## [What is being asked]
No picture belongs in the answer, which must hold exactly the lines from the one with "What can you" through the final line below.

*** Record excerpts ***

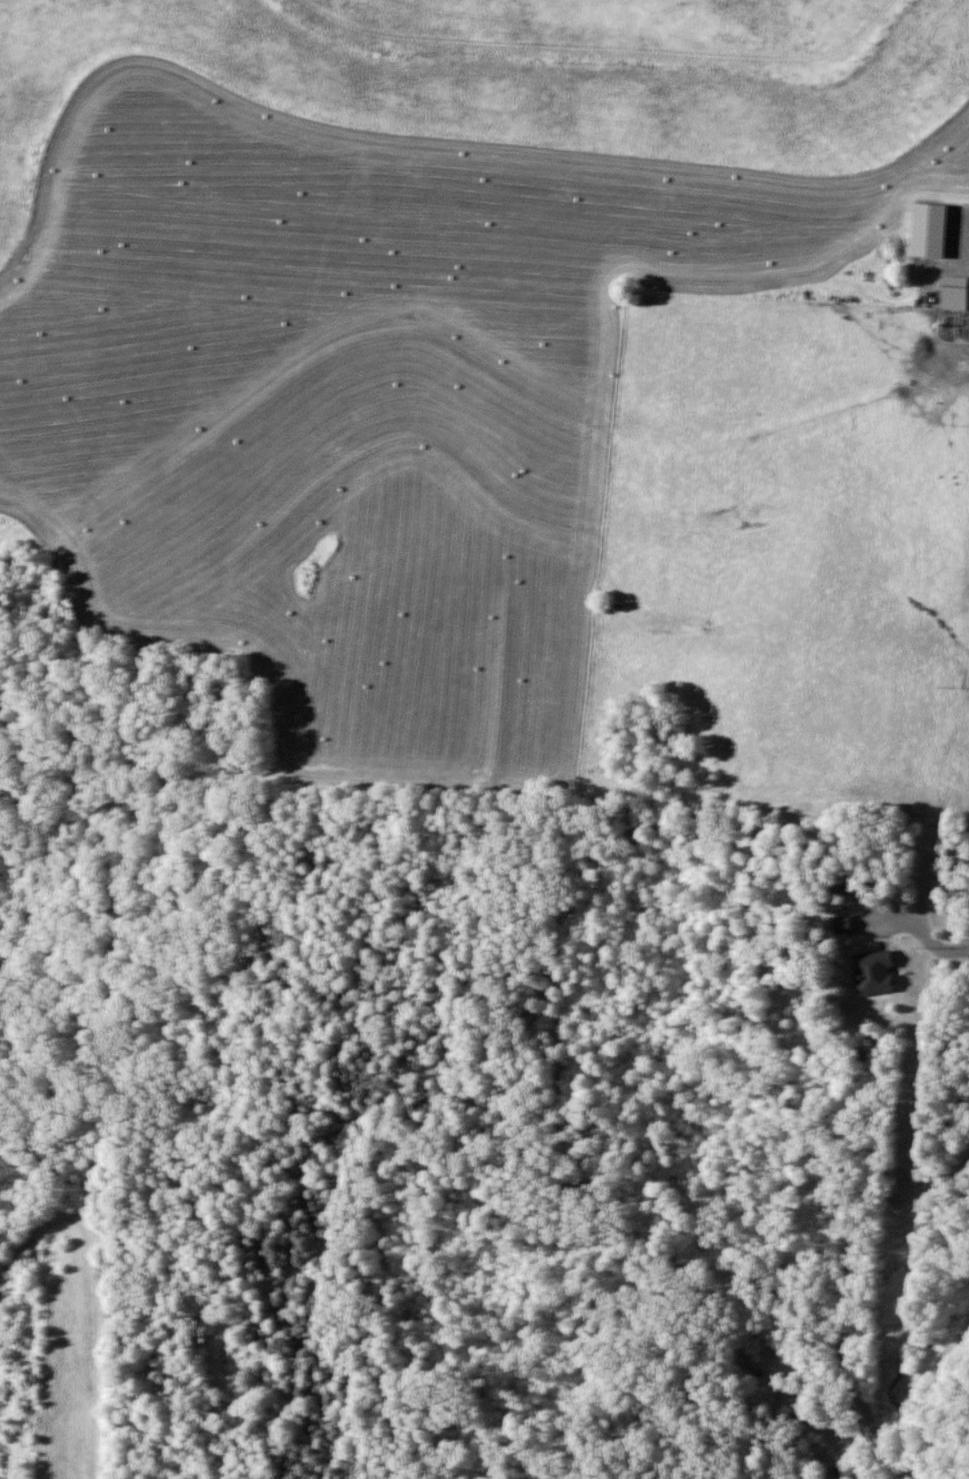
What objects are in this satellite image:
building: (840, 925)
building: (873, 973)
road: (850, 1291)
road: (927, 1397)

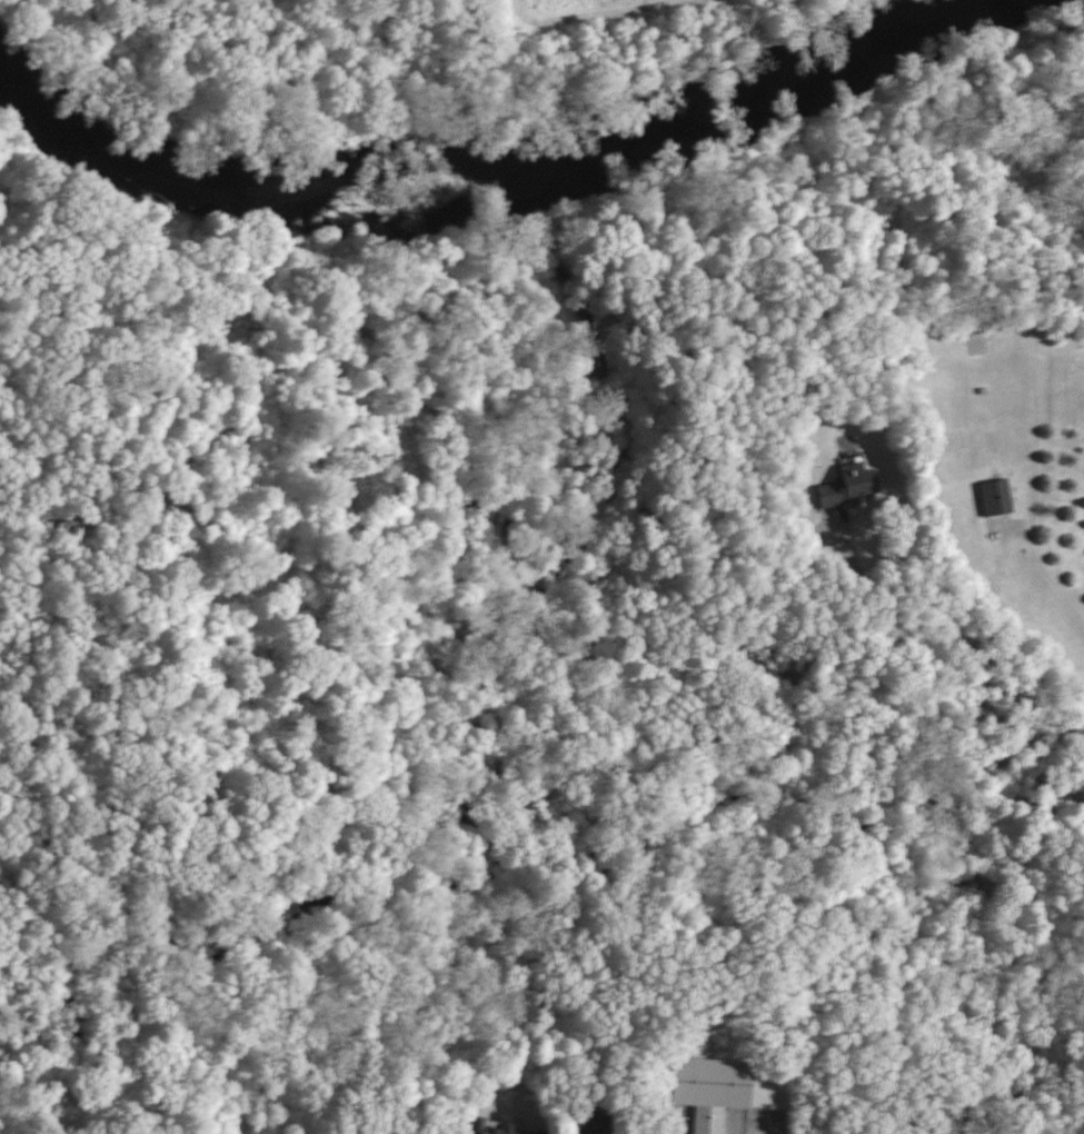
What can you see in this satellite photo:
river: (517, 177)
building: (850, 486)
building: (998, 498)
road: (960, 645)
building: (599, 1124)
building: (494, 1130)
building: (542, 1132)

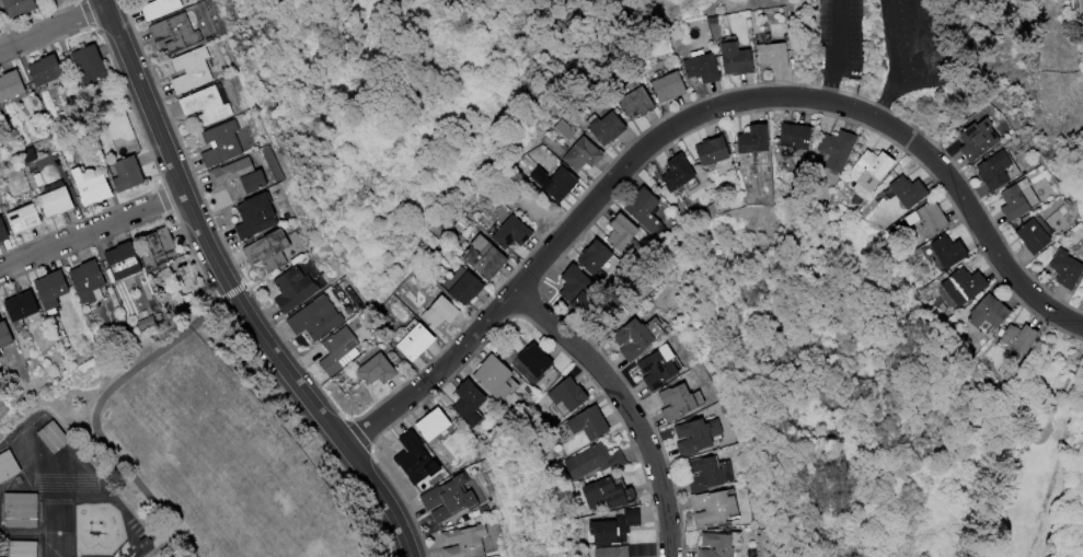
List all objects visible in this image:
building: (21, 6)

***

## [Solved exercise]
What can you see in this satellite photo:
river: (517, 177)
building: (850, 486)
building: (998, 498)
road: (960, 645)
building: (599, 1124)
building: (494, 1130)
building: (542, 1132)

List all objects visible in this image:
building: (21, 6)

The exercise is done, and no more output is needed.